**Brief**
Two lines below mark the span: the one containing "yellow lemon [83,506,119,545]" and the one containing "orange toothbrush [122,522,218,541]". Set down both, plus every line between, exactly as they stand, and nothing else.

**Excerpted data**
——

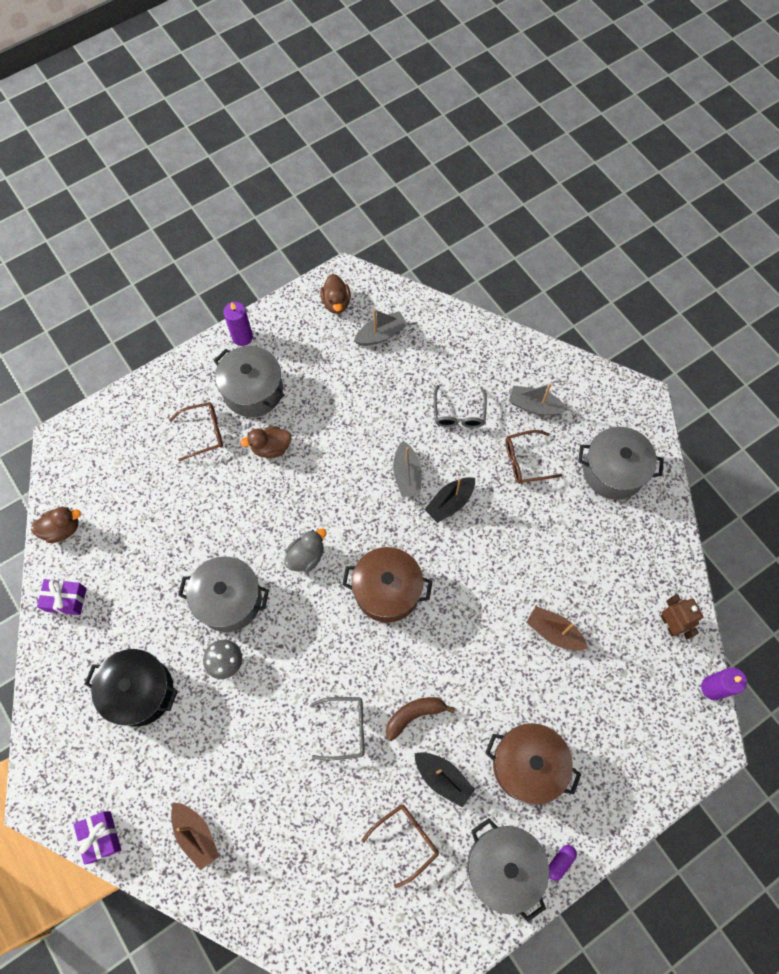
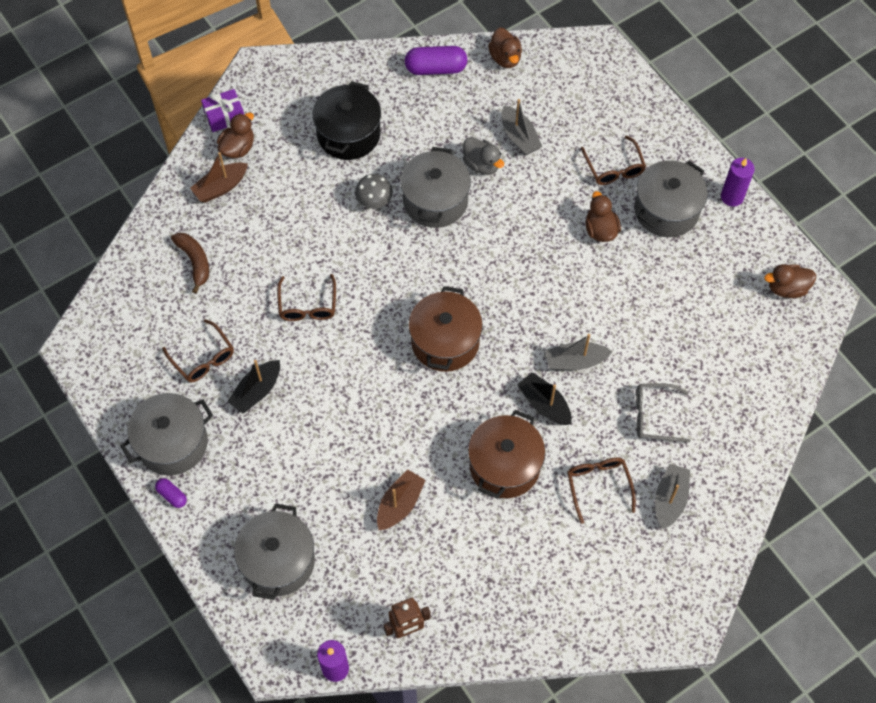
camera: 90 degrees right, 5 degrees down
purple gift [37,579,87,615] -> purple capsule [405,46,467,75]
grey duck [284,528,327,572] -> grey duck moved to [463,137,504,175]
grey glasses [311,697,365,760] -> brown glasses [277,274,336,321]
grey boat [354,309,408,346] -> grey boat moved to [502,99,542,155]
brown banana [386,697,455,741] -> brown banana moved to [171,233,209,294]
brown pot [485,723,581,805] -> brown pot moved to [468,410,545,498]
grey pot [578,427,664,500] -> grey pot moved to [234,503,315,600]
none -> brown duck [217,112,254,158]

——

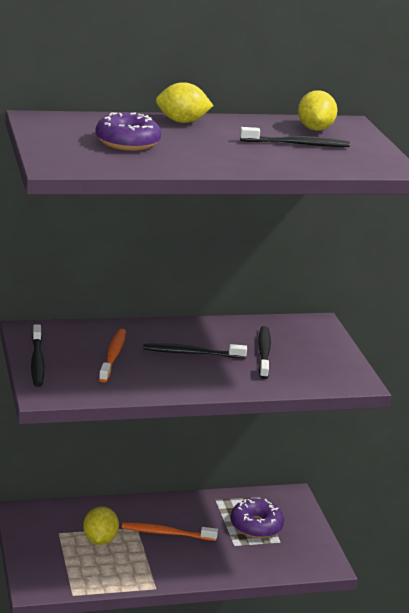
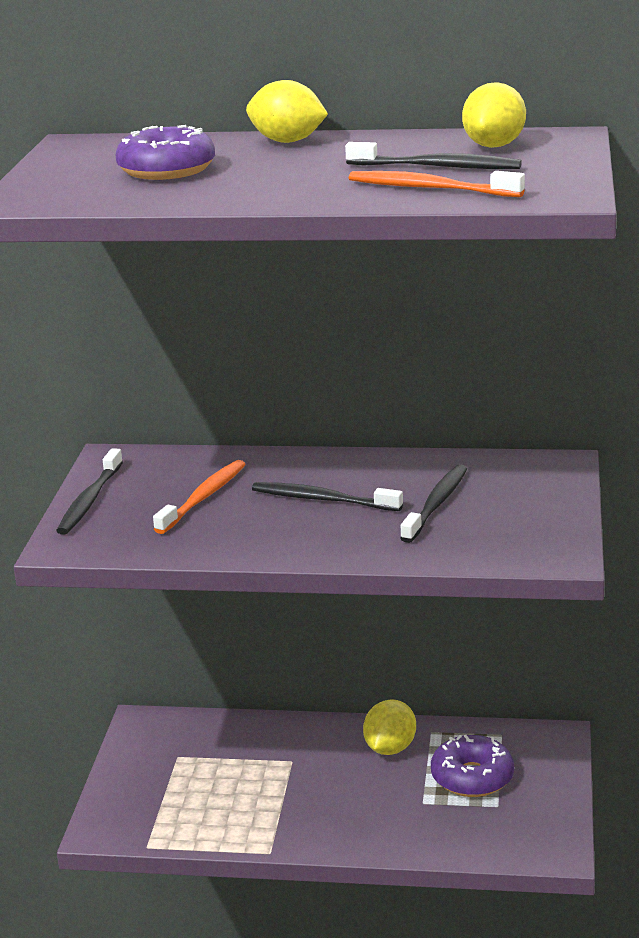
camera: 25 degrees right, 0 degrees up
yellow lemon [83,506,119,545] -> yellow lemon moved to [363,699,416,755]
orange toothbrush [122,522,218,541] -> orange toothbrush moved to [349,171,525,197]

——

**Result for this exercise**
yellow lemon [83,506,119,545] -> yellow lemon moved to [363,699,416,755]
orange toothbrush [122,522,218,541] -> orange toothbrush moved to [349,171,525,197]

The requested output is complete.